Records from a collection
'''

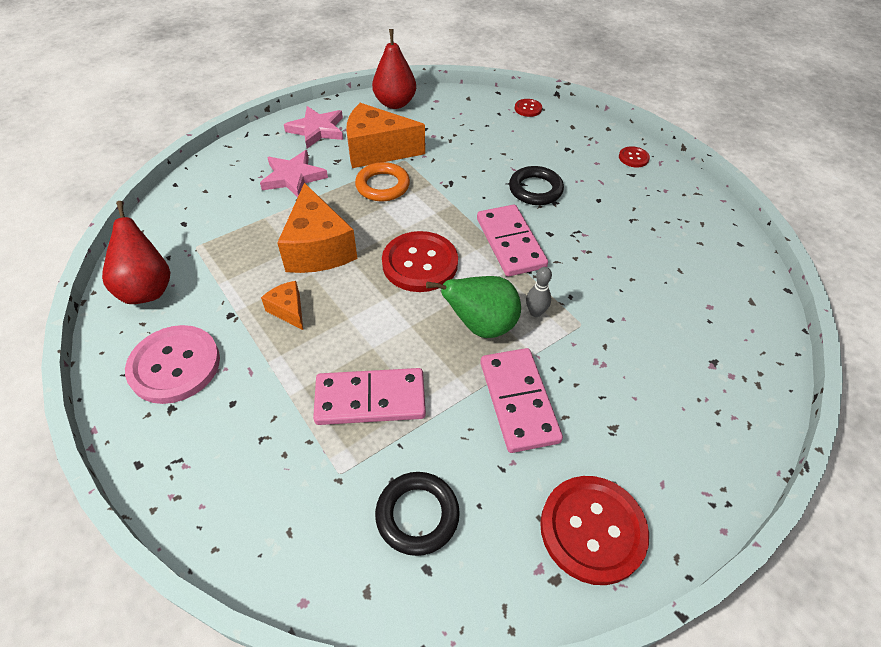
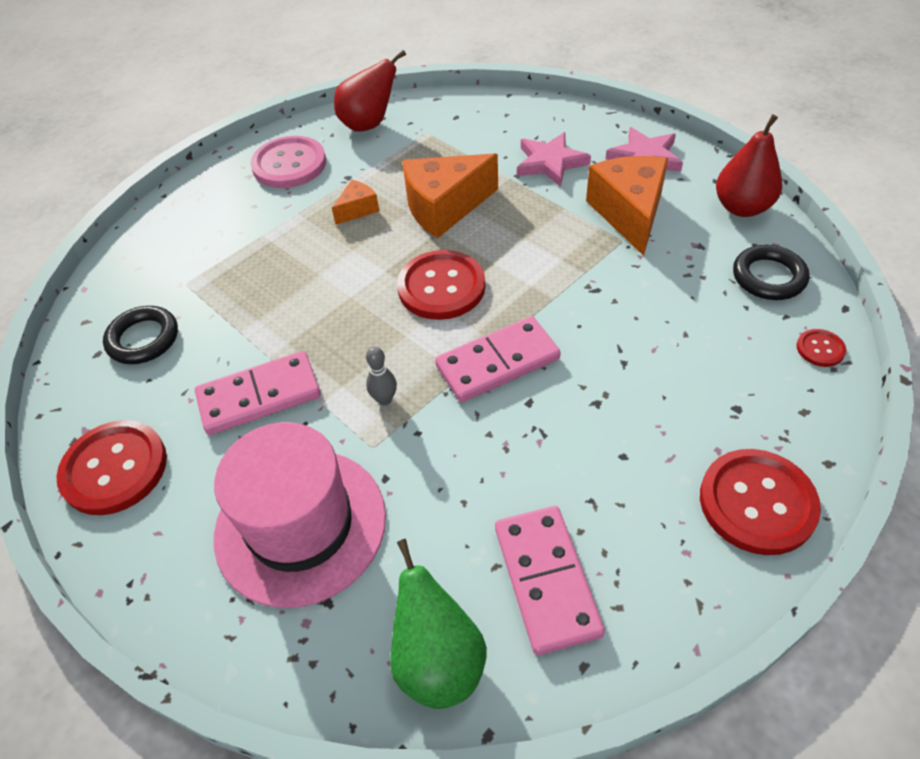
camera: 85 degrees right, 0 degrees up
pink domino [313,368,426,425] -> pink domino moved to [495,506,605,655]
orange ring [355,162,410,201] -> none
green pear [426,276,521,338] -> green pear moved to [390,539,487,709]
black ring [509,166,564,205] -> black ring moved to [733,245,809,300]
red button [619,146,650,168] -> red button [700,449,821,555], size x2.14
none -> pink hat [214,422,386,608]

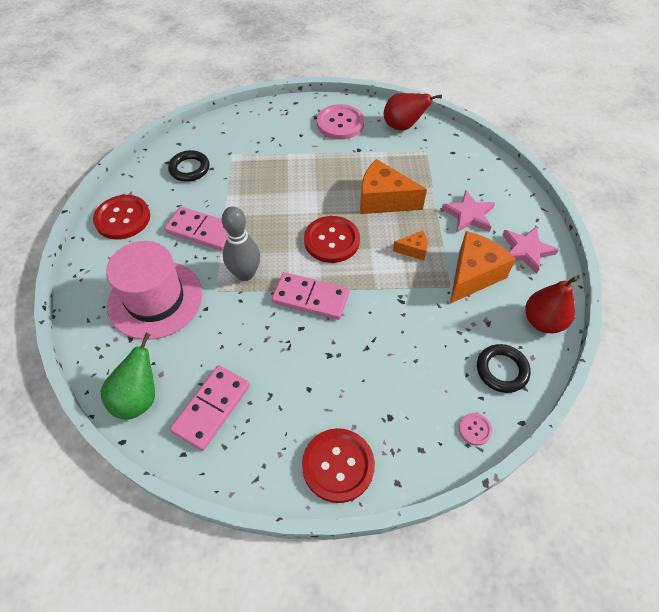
camera: 40 degrees right, 5 degrees up
orange cheese [332,180,379,225] -> orange cheese moved to [393,231,428,260]
grey bowling pin [366,347,397,405] -> grey bowling pin [222,206,260,281], size x2.03
red button [797,329,846,367] -> pink button [459,413,492,446]

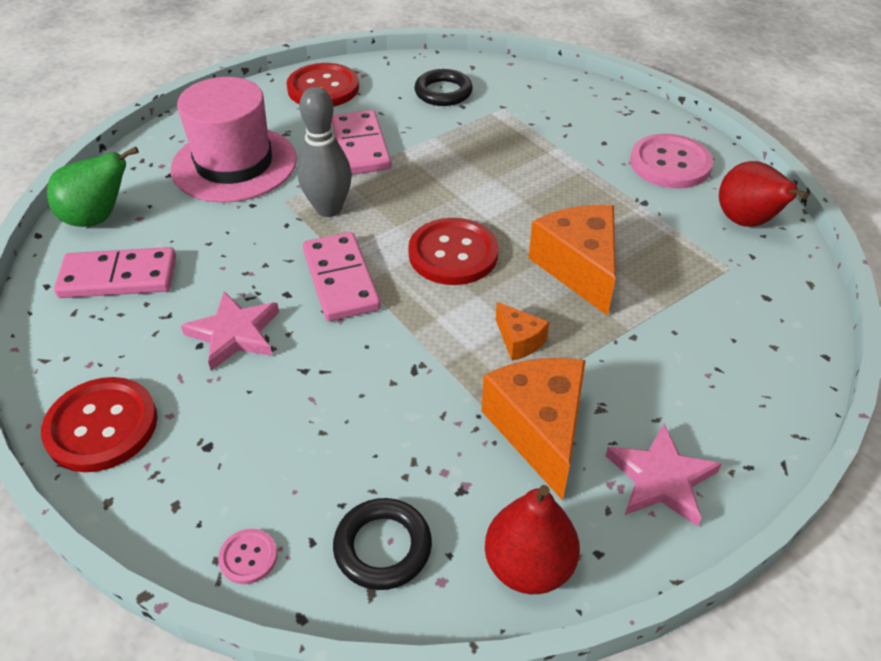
camera: 55 degrees right, 10 degrees down
pink star [441,190,495,233] -> pink star moved to [181,291,279,371]
orange cheese [450,231,516,304] -> orange cheese turned 105 degrees counterclockwise [482,358,586,501]

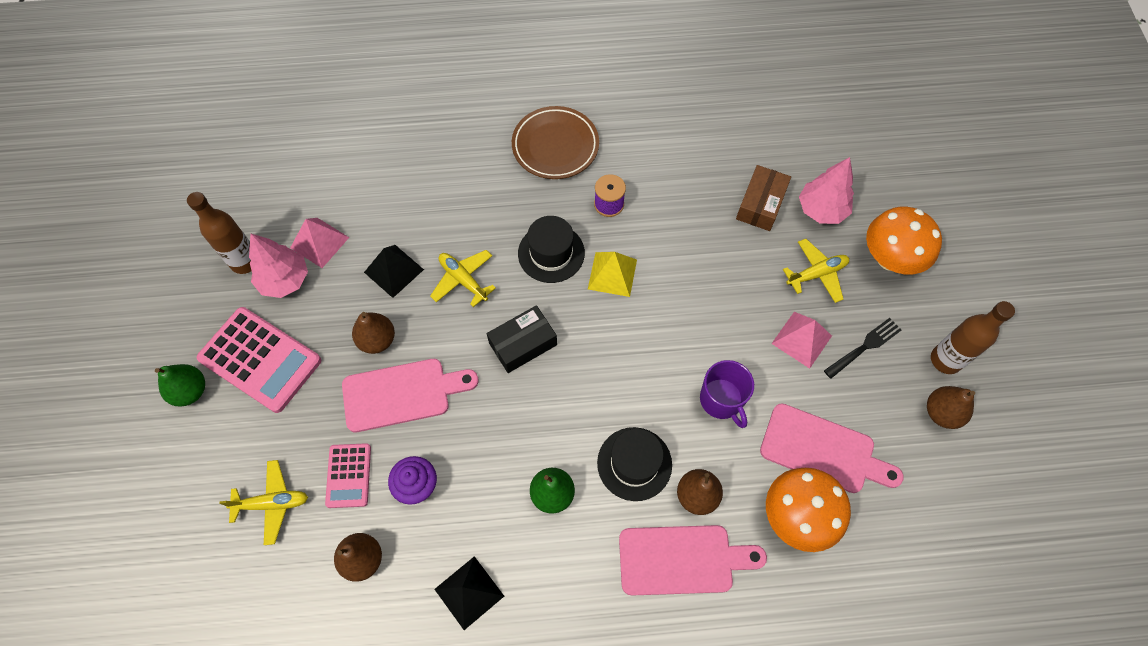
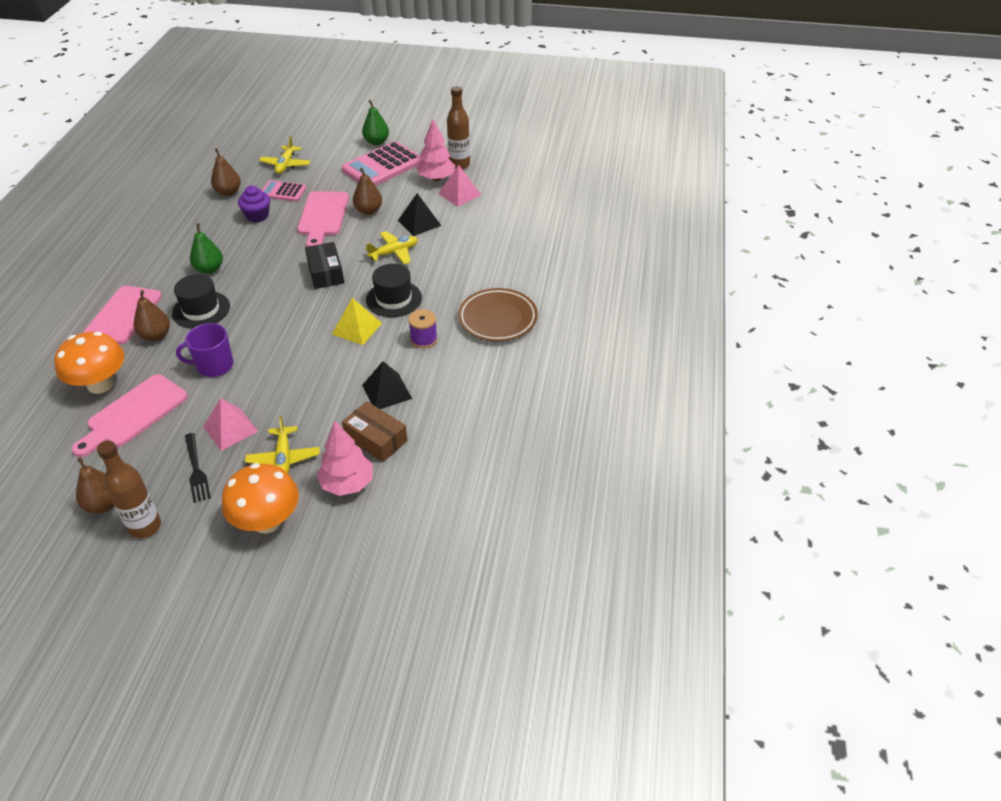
camera: 105 degrees right, 20 degrees down
black pyramid [434,556,504,630] -> black pyramid moved to [362,361,412,409]

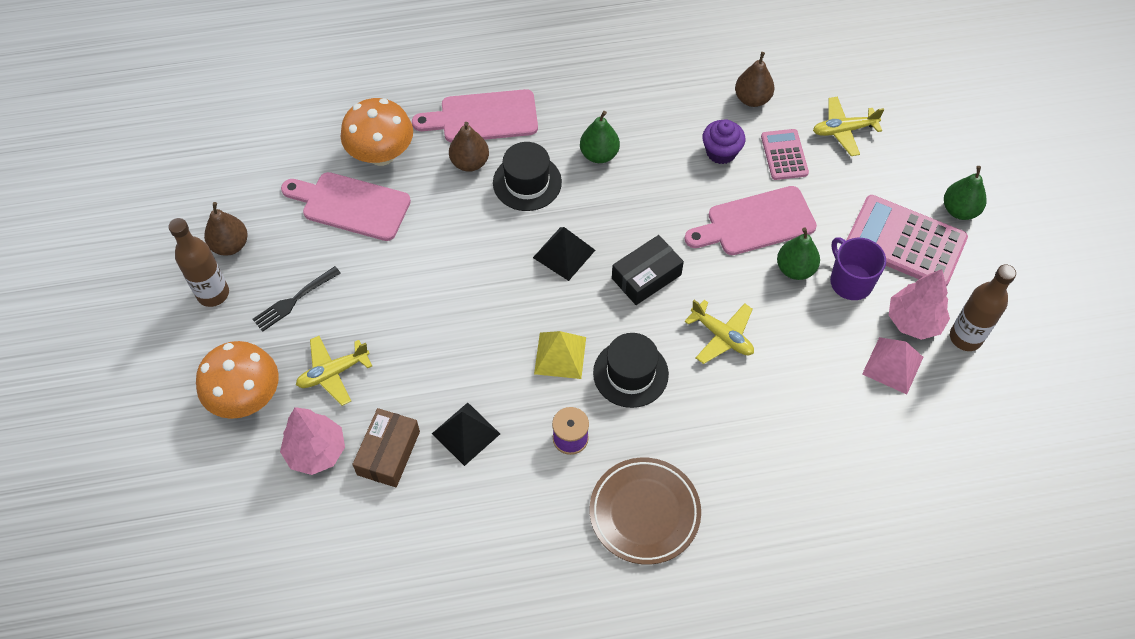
camera: 70 degrees right, 15 degrees up
purple mug [176,323,233,377] -> purple mug moved to [830,237,886,300]
pink pyramid [203,398,259,451] -> none
brown pear [353,168,382,215] -> green pear [777,227,820,280]
black pyramid [398,193,441,236] -> black pyramid moved to [533,227,595,281]

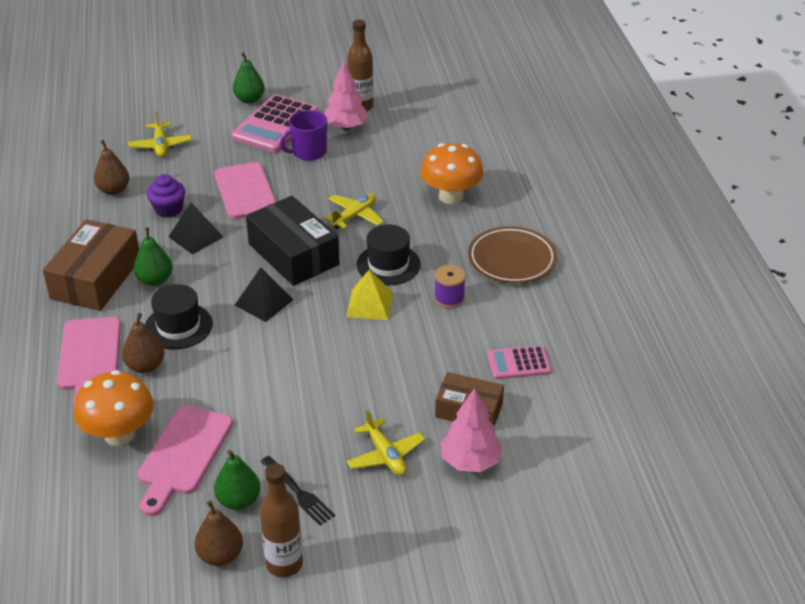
camera: 90 degrees left, 20 degrees down
orange mushroom [196,341,279,419] -> orange mushroom moved to [420,143,484,204]
black pyramid [432,403,500,466] -> black pyramid moved to [168,203,223,255]
black box [612,235,684,305] -> black box [246,196,340,286], size x1.60
pink calculator [761,129,809,180] -> pink calculator moved to [487,346,551,379]
green pear [777,227,820,280] -> green pear moved to [214,450,260,510]
pink pyramid [862,337,923,394] -> none
none -> brown box [43,219,139,311]

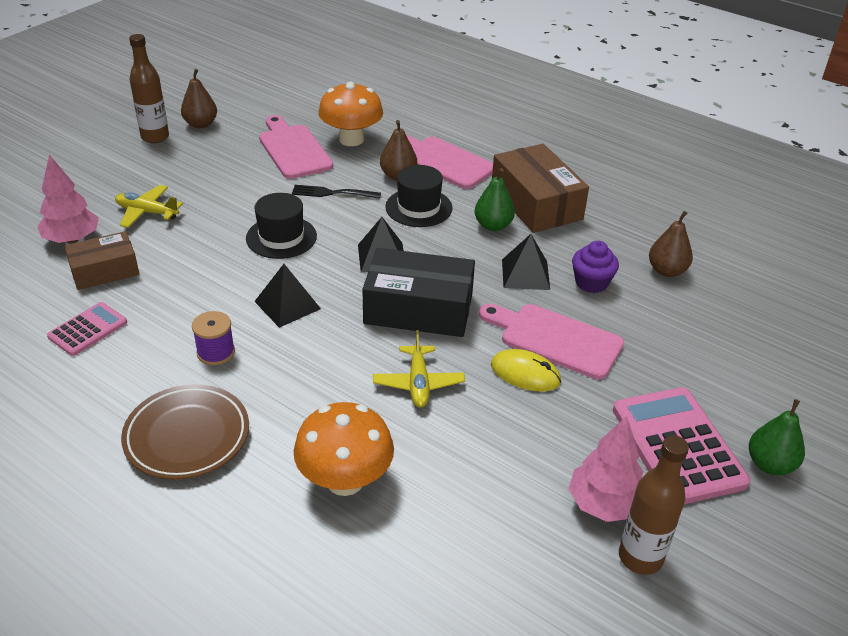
camera: 135 degrees right, 0 degrees up
yellow plane [128,111,192,157] -> none
green pear [214,450,260,510] -> none
black fork [260,456,335,526] -> black fork moved to [292,185,381,199]
purple mug [280,110,327,161] -> none
yellow pyramid [346,270,393,320] -> black pyramid [254,264,321,328]
black hat [356,225,421,285] -> black hat moved to [246,193,317,259]
none -> yellow mouse [491,349,561,392]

'''

Exercise goal: Among the entries, how many lines contain the string "right"? Give the number without anything else.

Expected answer: 6